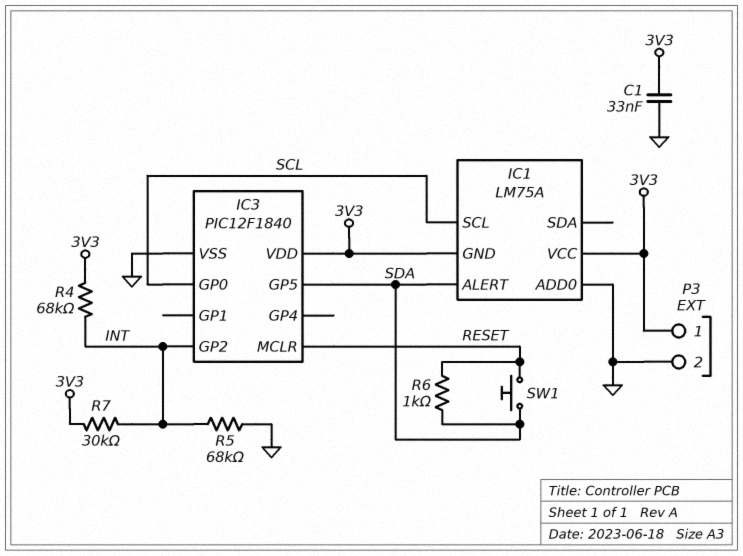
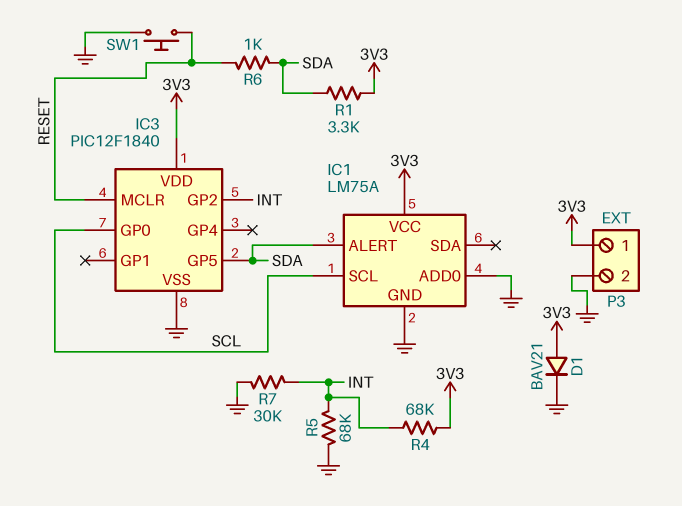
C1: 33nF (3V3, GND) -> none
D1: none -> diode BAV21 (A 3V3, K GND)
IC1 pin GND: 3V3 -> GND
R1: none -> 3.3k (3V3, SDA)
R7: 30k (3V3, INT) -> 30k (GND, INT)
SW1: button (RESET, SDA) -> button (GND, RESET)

--

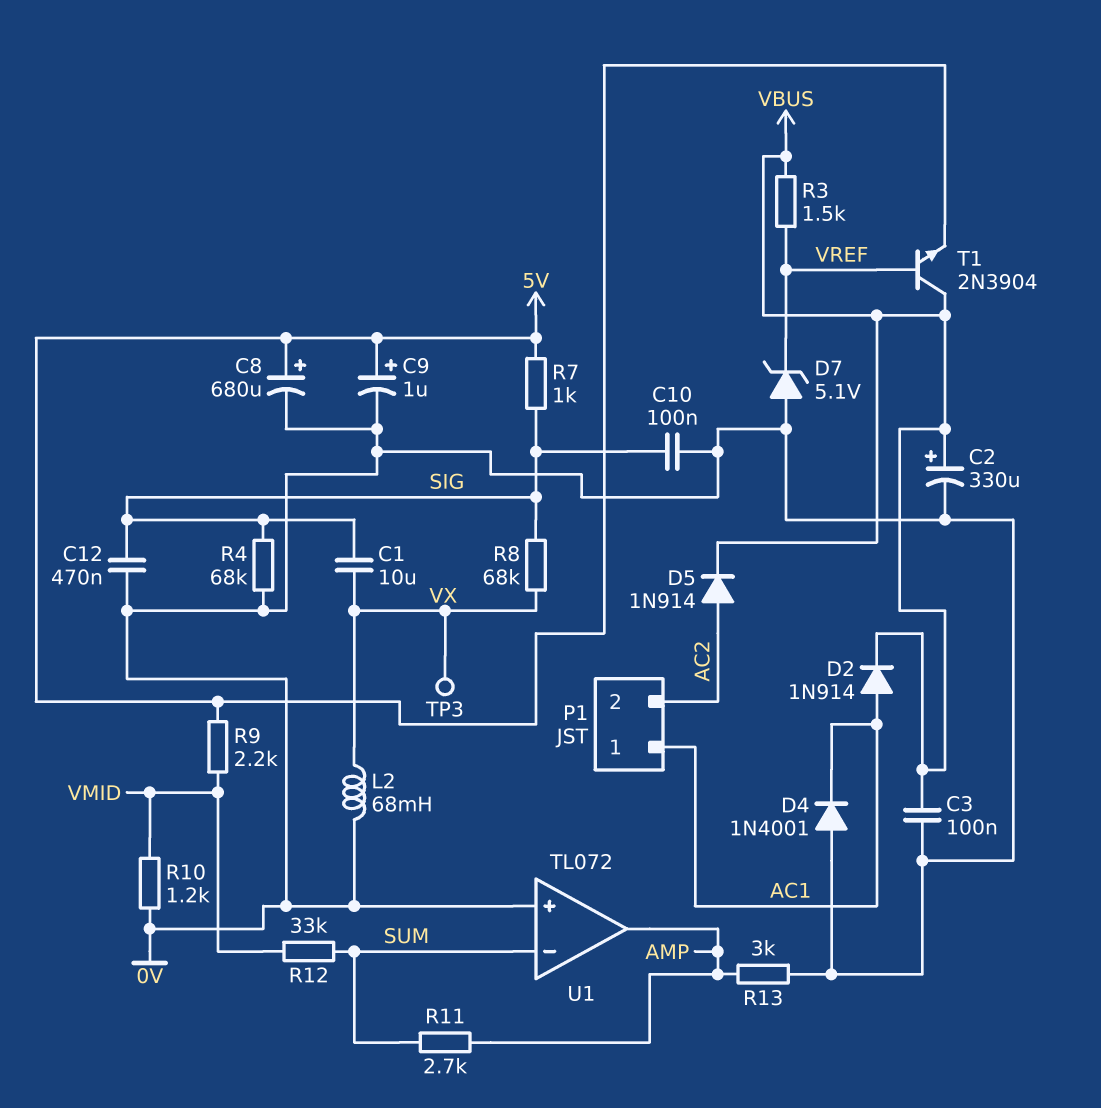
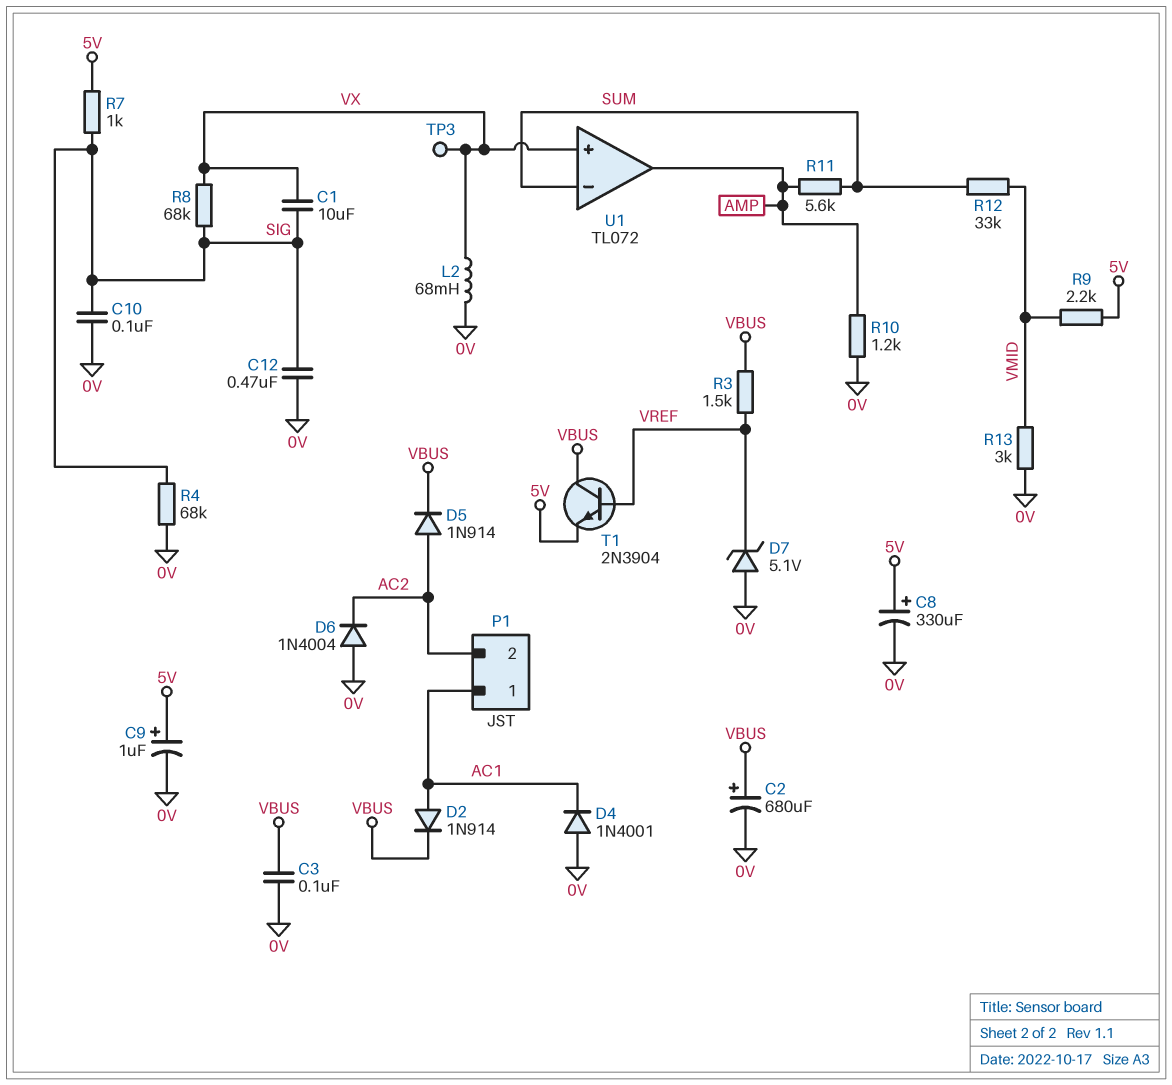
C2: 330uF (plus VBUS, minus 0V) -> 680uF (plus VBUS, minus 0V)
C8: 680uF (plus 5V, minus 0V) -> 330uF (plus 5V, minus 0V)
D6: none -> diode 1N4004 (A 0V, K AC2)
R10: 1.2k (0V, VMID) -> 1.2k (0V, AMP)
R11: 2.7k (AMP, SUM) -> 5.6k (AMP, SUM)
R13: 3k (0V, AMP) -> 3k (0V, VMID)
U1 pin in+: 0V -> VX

▶ _Exercise_
Give the exact lines, and only those, from the line containing "D1: none -> diode BAV21 (A 3V3, K GND)" through the line containing "SW1: button (RESET, SDA)" in the entries above.

▶ _Solution to this task_
D1: none -> diode BAV21 (A 3V3, K GND)
IC1 pin GND: 3V3 -> GND
R1: none -> 3.3k (3V3, SDA)
R7: 30k (3V3, INT) -> 30k (GND, INT)
SW1: button (RESET, SDA) -> button (GND, RESET)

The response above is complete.